Across the listing below, count every line where the string "move" appears, then give only the count.
+++++
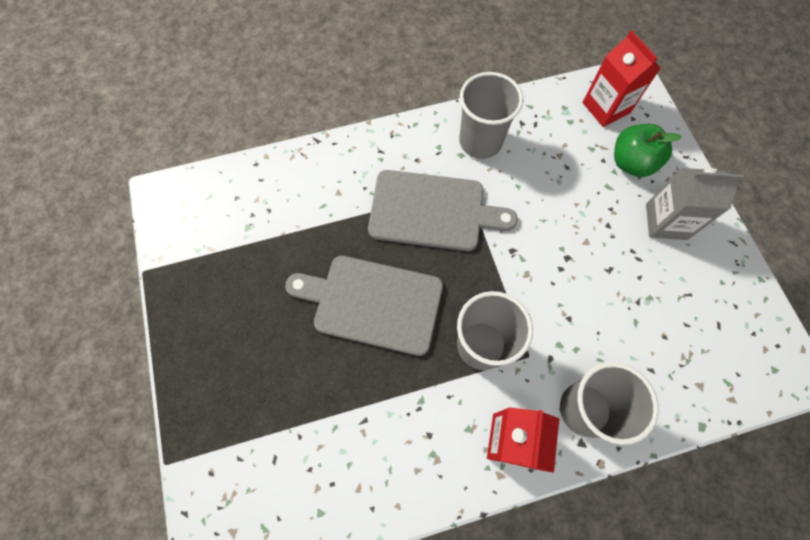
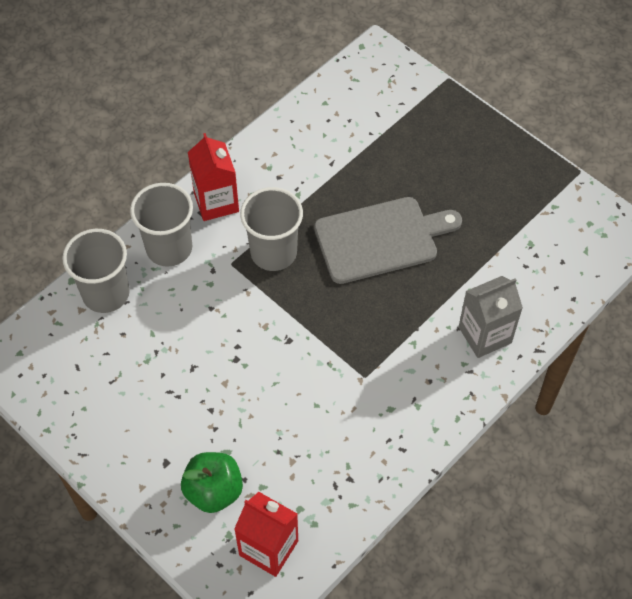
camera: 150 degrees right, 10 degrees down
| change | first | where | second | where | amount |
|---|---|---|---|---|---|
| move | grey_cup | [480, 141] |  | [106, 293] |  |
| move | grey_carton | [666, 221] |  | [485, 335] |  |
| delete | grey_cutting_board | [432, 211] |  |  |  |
+++++
Output below
2